Assignment - Set down the records below in full, exactly as they read.
:: Data excerpts
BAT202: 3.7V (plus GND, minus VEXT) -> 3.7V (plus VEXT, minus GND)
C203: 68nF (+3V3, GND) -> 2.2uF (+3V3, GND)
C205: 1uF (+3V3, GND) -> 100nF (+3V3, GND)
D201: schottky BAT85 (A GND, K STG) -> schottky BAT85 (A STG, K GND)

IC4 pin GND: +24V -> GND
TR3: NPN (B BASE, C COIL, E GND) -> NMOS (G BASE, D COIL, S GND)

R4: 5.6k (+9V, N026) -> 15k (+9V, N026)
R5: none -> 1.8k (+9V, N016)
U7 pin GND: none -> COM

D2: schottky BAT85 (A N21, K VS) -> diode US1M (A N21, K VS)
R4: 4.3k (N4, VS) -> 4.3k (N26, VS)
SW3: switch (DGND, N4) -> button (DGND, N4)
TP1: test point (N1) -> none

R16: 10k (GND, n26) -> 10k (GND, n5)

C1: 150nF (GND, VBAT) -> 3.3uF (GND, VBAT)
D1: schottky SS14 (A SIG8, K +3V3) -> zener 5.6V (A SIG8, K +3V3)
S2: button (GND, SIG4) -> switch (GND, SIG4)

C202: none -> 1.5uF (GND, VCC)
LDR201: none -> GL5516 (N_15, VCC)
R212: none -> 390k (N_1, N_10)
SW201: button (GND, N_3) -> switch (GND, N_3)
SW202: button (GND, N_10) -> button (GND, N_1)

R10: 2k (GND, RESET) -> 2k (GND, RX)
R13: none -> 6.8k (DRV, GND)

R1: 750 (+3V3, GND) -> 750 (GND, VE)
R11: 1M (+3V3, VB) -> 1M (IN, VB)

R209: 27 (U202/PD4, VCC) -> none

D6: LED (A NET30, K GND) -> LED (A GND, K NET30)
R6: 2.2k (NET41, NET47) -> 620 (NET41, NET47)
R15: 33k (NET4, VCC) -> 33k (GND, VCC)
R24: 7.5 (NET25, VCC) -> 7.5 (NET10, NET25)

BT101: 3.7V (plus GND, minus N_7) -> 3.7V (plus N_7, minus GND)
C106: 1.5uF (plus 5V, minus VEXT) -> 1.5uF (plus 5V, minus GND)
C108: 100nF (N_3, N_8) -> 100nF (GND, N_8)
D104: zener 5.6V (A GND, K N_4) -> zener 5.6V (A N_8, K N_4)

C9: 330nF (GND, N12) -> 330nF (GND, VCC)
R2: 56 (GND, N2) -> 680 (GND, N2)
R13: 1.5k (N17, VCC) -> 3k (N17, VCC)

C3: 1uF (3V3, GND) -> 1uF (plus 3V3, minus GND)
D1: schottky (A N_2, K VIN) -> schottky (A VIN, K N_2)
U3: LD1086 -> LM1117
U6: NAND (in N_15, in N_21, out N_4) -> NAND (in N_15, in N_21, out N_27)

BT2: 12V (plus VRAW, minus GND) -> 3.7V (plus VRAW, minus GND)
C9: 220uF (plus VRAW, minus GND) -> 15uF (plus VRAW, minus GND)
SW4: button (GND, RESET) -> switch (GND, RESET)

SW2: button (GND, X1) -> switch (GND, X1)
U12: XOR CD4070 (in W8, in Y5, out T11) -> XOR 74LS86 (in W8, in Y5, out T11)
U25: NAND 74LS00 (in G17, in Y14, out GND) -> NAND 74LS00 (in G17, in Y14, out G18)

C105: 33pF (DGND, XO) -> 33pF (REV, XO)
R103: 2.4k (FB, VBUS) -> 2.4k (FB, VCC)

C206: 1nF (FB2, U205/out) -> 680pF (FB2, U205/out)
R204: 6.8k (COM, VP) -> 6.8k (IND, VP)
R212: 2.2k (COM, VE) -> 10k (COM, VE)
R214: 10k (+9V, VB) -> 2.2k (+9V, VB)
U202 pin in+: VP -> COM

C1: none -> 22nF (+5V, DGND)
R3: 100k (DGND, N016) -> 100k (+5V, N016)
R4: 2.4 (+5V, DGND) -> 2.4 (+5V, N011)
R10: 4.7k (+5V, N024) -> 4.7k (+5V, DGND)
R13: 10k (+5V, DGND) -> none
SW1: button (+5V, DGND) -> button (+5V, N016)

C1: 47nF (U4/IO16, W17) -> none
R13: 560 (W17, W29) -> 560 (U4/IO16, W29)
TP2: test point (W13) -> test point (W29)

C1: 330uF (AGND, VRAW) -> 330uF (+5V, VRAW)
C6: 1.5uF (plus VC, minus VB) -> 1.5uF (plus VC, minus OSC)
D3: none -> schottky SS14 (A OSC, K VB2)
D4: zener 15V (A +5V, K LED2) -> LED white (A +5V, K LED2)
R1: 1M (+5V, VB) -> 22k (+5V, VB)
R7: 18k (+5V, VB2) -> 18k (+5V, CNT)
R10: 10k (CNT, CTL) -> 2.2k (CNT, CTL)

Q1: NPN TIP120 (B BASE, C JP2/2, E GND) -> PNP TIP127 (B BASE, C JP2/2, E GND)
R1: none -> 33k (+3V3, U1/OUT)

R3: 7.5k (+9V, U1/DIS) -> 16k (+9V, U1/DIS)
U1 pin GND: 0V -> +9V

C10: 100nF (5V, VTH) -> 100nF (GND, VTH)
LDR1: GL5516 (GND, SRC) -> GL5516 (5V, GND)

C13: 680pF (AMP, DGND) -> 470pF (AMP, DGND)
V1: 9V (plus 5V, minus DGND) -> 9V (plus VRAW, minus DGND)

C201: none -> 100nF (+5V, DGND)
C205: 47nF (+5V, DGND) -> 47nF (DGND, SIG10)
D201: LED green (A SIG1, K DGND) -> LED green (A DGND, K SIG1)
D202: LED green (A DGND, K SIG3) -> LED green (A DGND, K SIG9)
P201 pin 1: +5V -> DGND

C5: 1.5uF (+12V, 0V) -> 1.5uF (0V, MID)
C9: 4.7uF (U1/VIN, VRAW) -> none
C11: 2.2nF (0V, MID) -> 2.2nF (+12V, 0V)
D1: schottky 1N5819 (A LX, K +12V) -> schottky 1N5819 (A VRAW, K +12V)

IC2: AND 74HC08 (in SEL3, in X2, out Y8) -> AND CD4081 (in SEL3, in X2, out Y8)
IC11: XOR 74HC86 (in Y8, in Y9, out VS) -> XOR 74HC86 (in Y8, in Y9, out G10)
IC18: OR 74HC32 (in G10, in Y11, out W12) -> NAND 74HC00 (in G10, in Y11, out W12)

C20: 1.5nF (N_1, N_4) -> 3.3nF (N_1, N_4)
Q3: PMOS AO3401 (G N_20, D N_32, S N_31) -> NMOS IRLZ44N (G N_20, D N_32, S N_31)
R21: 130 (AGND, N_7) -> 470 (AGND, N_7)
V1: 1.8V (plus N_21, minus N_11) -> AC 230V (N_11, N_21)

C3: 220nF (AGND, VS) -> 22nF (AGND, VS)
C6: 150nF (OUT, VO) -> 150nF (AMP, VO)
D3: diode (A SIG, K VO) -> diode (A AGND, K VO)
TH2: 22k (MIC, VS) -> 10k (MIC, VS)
::::
Output of the task -
BAT202: 3.7V (plus GND, minus VEXT) -> 3.7V (plus VEXT, minus GND)
C203: 68nF (+3V3, GND) -> 2.2uF (+3V3, GND)
C205: 1uF (+3V3, GND) -> 100nF (+3V3, GND)
D201: schottky BAT85 (A GND, K STG) -> schottky BAT85 (A STG, K GND)

IC4 pin GND: +24V -> GND
TR3: NPN (B BASE, C COIL, E GND) -> NMOS (G BASE, D COIL, S GND)

R4: 5.6k (+9V, N026) -> 15k (+9V, N026)
R5: none -> 1.8k (+9V, N016)
U7 pin GND: none -> COM

D2: schottky BAT85 (A N21, K VS) -> diode US1M (A N21, K VS)
R4: 4.3k (N4, VS) -> 4.3k (N26, VS)
SW3: switch (DGND, N4) -> button (DGND, N4)
TP1: test point (N1) -> none

R16: 10k (GND, n26) -> 10k (GND, n5)

C1: 150nF (GND, VBAT) -> 3.3uF (GND, VBAT)
D1: schottky SS14 (A SIG8, K +3V3) -> zener 5.6V (A SIG8, K +3V3)
S2: button (GND, SIG4) -> switch (GND, SIG4)

C202: none -> 1.5uF (GND, VCC)
LDR201: none -> GL5516 (N_15, VCC)
R212: none -> 390k (N_1, N_10)
SW201: button (GND, N_3) -> switch (GND, N_3)
SW202: button (GND, N_10) -> button (GND, N_1)

R10: 2k (GND, RESET) -> 2k (GND, RX)
R13: none -> 6.8k (DRV, GND)

R1: 750 (+3V3, GND) -> 750 (GND, VE)
R11: 1M (+3V3, VB) -> 1M (IN, VB)

R209: 27 (U202/PD4, VCC) -> none

D6: LED (A NET30, K GND) -> LED (A GND, K NET30)
R6: 2.2k (NET41, NET47) -> 620 (NET41, NET47)
R15: 33k (NET4, VCC) -> 33k (GND, VCC)
R24: 7.5 (NET25, VCC) -> 7.5 (NET10, NET25)

BT101: 3.7V (plus GND, minus N_7) -> 3.7V (plus N_7, minus GND)
C106: 1.5uF (plus 5V, minus VEXT) -> 1.5uF (plus 5V, minus GND)
C108: 100nF (N_3, N_8) -> 100nF (GND, N_8)
D104: zener 5.6V (A GND, K N_4) -> zener 5.6V (A N_8, K N_4)

C9: 330nF (GND, N12) -> 330nF (GND, VCC)
R2: 56 (GND, N2) -> 680 (GND, N2)
R13: 1.5k (N17, VCC) -> 3k (N17, VCC)

C3: 1uF (3V3, GND) -> 1uF (plus 3V3, minus GND)
D1: schottky (A N_2, K VIN) -> schottky (A VIN, K N_2)
U3: LD1086 -> LM1117
U6: NAND (in N_15, in N_21, out N_4) -> NAND (in N_15, in N_21, out N_27)

BT2: 12V (plus VRAW, minus GND) -> 3.7V (plus VRAW, minus GND)
C9: 220uF (plus VRAW, minus GND) -> 15uF (plus VRAW, minus GND)
SW4: button (GND, RESET) -> switch (GND, RESET)

SW2: button (GND, X1) -> switch (GND, X1)
U12: XOR CD4070 (in W8, in Y5, out T11) -> XOR 74LS86 (in W8, in Y5, out T11)
U25: NAND 74LS00 (in G17, in Y14, out GND) -> NAND 74LS00 (in G17, in Y14, out G18)

C105: 33pF (DGND, XO) -> 33pF (REV, XO)
R103: 2.4k (FB, VBUS) -> 2.4k (FB, VCC)

C206: 1nF (FB2, U205/out) -> 680pF (FB2, U205/out)
R204: 6.8k (COM, VP) -> 6.8k (IND, VP)
R212: 2.2k (COM, VE) -> 10k (COM, VE)
R214: 10k (+9V, VB) -> 2.2k (+9V, VB)
U202 pin in+: VP -> COM

C1: none -> 22nF (+5V, DGND)
R3: 100k (DGND, N016) -> 100k (+5V, N016)
R4: 2.4 (+5V, DGND) -> 2.4 (+5V, N011)
R10: 4.7k (+5V, N024) -> 4.7k (+5V, DGND)
R13: 10k (+5V, DGND) -> none
SW1: button (+5V, DGND) -> button (+5V, N016)

C1: 47nF (U4/IO16, W17) -> none
R13: 560 (W17, W29) -> 560 (U4/IO16, W29)
TP2: test point (W13) -> test point (W29)

C1: 330uF (AGND, VRAW) -> 330uF (+5V, VRAW)
C6: 1.5uF (plus VC, minus VB) -> 1.5uF (plus VC, minus OSC)
D3: none -> schottky SS14 (A OSC, K VB2)
D4: zener 15V (A +5V, K LED2) -> LED white (A +5V, K LED2)
R1: 1M (+5V, VB) -> 22k (+5V, VB)
R7: 18k (+5V, VB2) -> 18k (+5V, CNT)
R10: 10k (CNT, CTL) -> 2.2k (CNT, CTL)

Q1: NPN TIP120 (B BASE, C JP2/2, E GND) -> PNP TIP127 (B BASE, C JP2/2, E GND)
R1: none -> 33k (+3V3, U1/OUT)

R3: 7.5k (+9V, U1/DIS) -> 16k (+9V, U1/DIS)
U1 pin GND: 0V -> +9V

C10: 100nF (5V, VTH) -> 100nF (GND, VTH)
LDR1: GL5516 (GND, SRC) -> GL5516 (5V, GND)

C13: 680pF (AMP, DGND) -> 470pF (AMP, DGND)
V1: 9V (plus 5V, minus DGND) -> 9V (plus VRAW, minus DGND)

C201: none -> 100nF (+5V, DGND)
C205: 47nF (+5V, DGND) -> 47nF (DGND, SIG10)
D201: LED green (A SIG1, K DGND) -> LED green (A DGND, K SIG1)
D202: LED green (A DGND, K SIG3) -> LED green (A DGND, K SIG9)
P201 pin 1: +5V -> DGND

C5: 1.5uF (+12V, 0V) -> 1.5uF (0V, MID)
C9: 4.7uF (U1/VIN, VRAW) -> none
C11: 2.2nF (0V, MID) -> 2.2nF (+12V, 0V)
D1: schottky 1N5819 (A LX, K +12V) -> schottky 1N5819 (A VRAW, K +12V)

IC2: AND 74HC08 (in SEL3, in X2, out Y8) -> AND CD4081 (in SEL3, in X2, out Y8)
IC11: XOR 74HC86 (in Y8, in Y9, out VS) -> XOR 74HC86 (in Y8, in Y9, out G10)
IC18: OR 74HC32 (in G10, in Y11, out W12) -> NAND 74HC00 (in G10, in Y11, out W12)

C20: 1.5nF (N_1, N_4) -> 3.3nF (N_1, N_4)
Q3: PMOS AO3401 (G N_20, D N_32, S N_31) -> NMOS IRLZ44N (G N_20, D N_32, S N_31)
R21: 130 (AGND, N_7) -> 470 (AGND, N_7)
V1: 1.8V (plus N_21, minus N_11) -> AC 230V (N_11, N_21)

C3: 220nF (AGND, VS) -> 22nF (AGND, VS)
C6: 150nF (OUT, VO) -> 150nF (AMP, VO)
D3: diode (A SIG, K VO) -> diode (A AGND, K VO)
TH2: 22k (MIC, VS) -> 10k (MIC, VS)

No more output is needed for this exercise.